[Data to use]

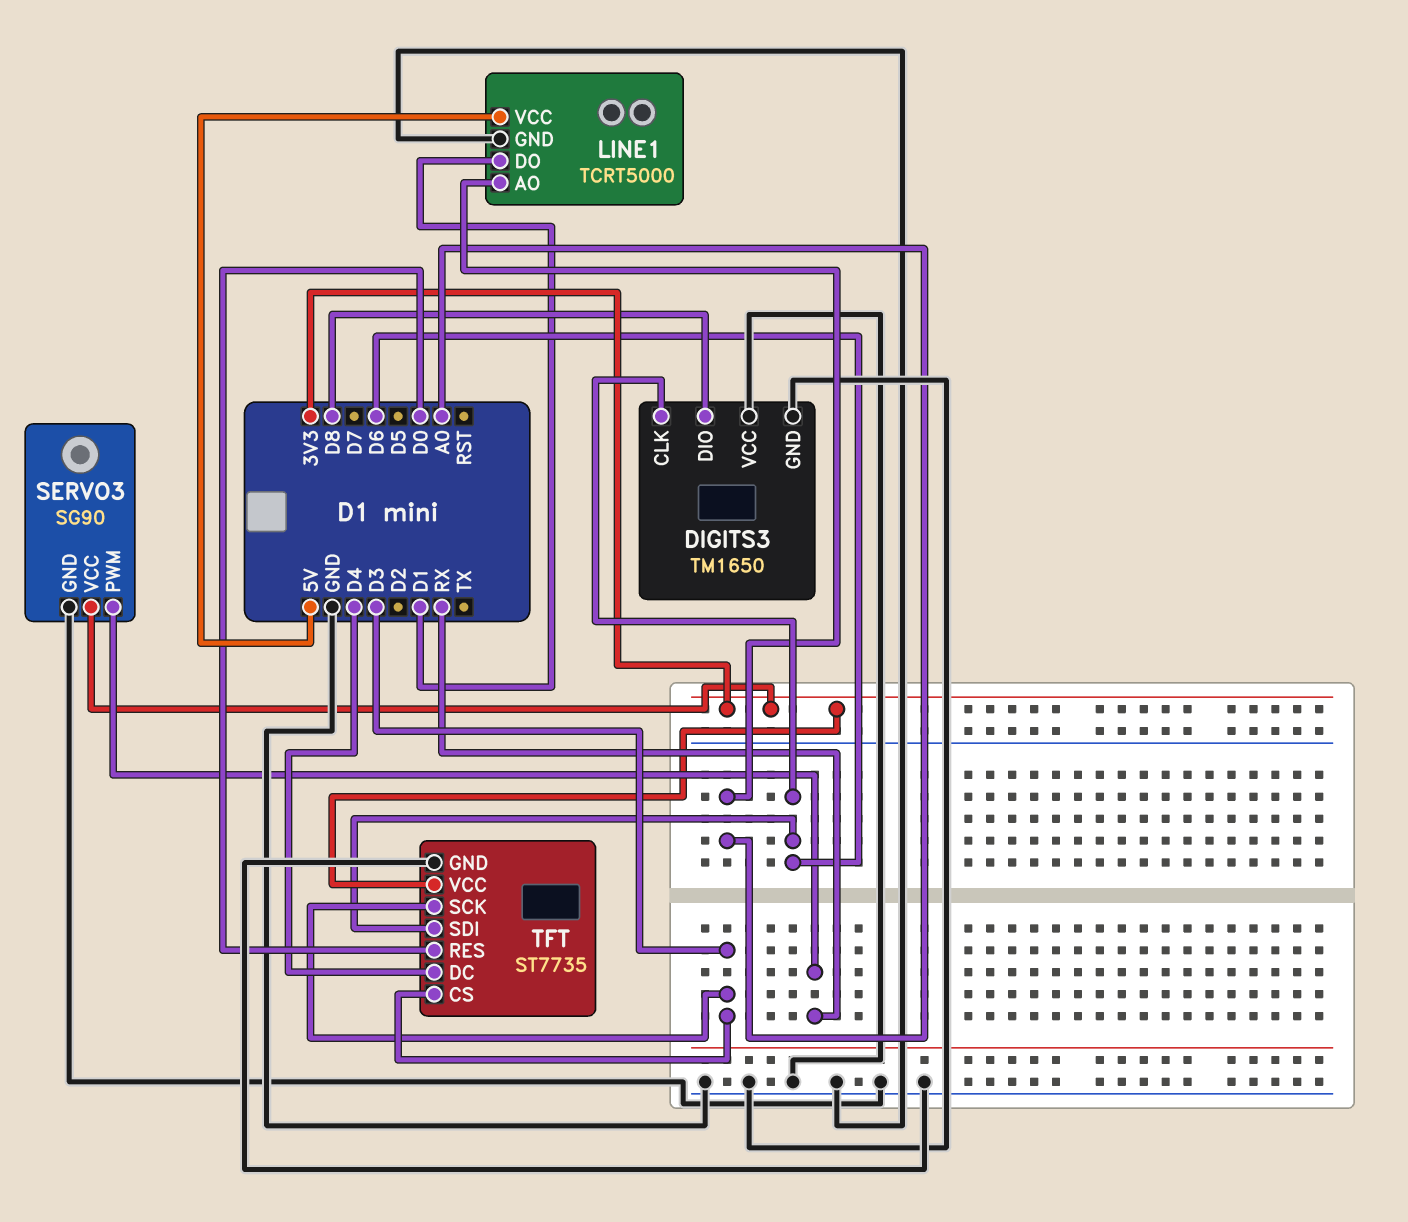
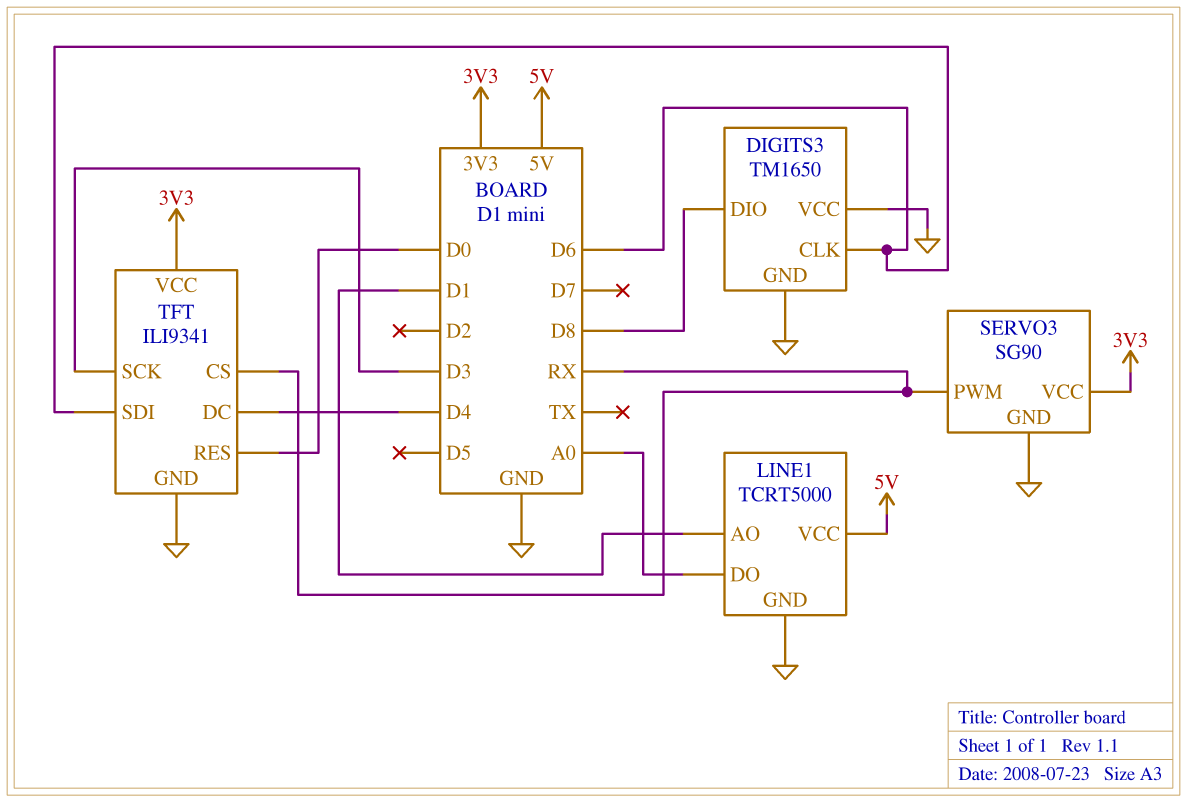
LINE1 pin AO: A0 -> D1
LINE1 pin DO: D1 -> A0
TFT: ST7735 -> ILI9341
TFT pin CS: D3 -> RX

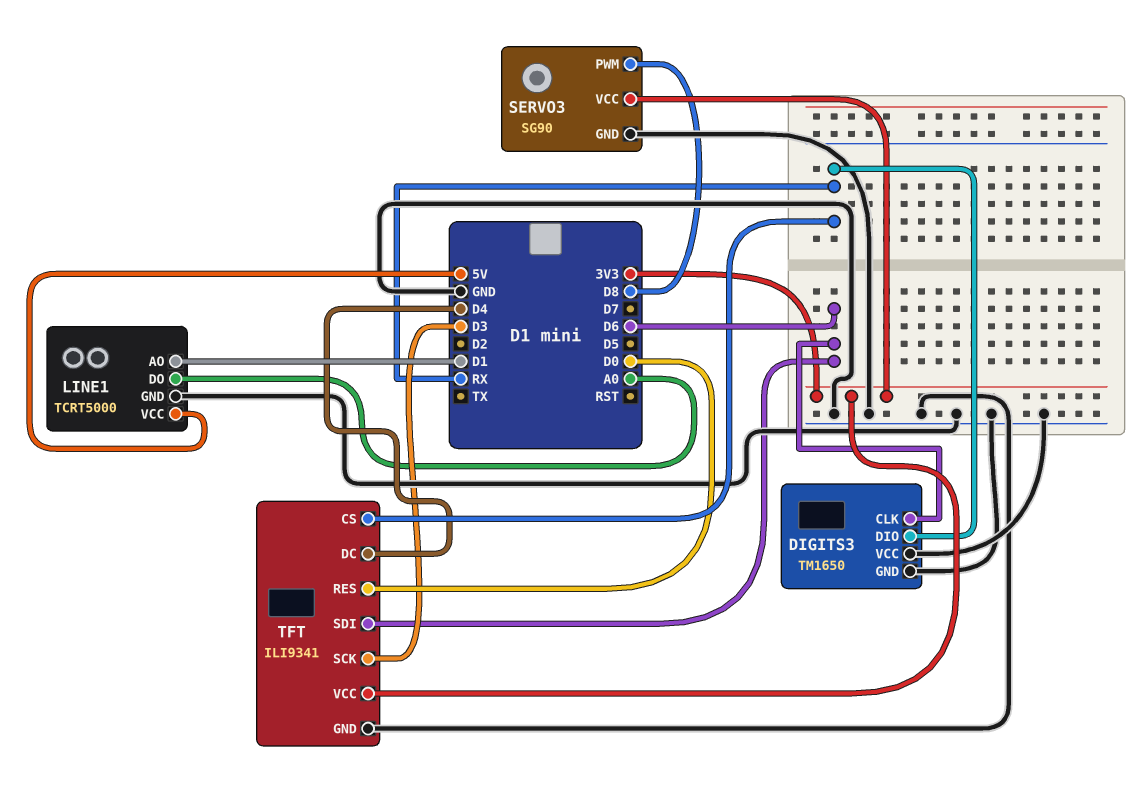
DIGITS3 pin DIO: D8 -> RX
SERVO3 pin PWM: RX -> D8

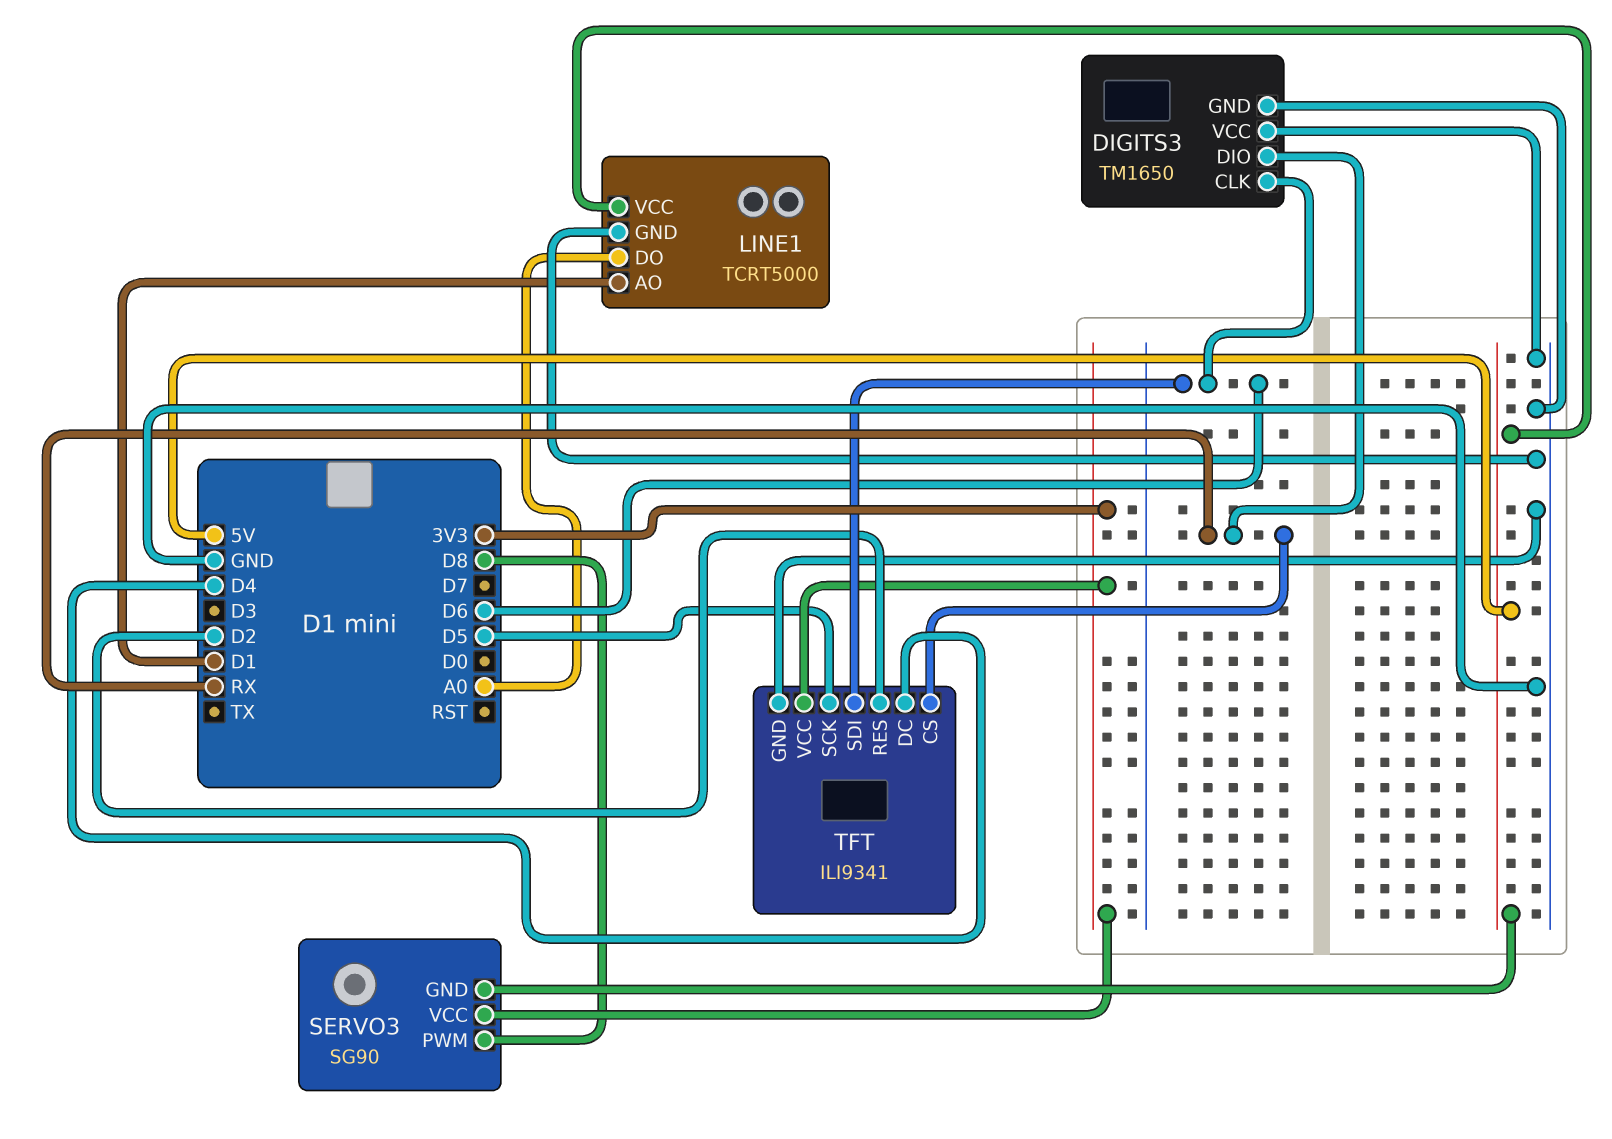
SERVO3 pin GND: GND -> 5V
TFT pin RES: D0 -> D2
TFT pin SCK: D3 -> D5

[/Data to use]

▸ **What you are asked to do**
All of the data above should be printed again exactly, though none of the pictures belong in the copy.

▸ **Result**
LINE1 pin AO: A0 -> D1
LINE1 pin DO: D1 -> A0
TFT: ST7735 -> ILI9341
TFT pin CS: D3 -> RX

DIGITS3 pin DIO: D8 -> RX
SERVO3 pin PWM: RX -> D8

SERVO3 pin GND: GND -> 5V
TFT pin RES: D0 -> D2
TFT pin SCK: D3 -> D5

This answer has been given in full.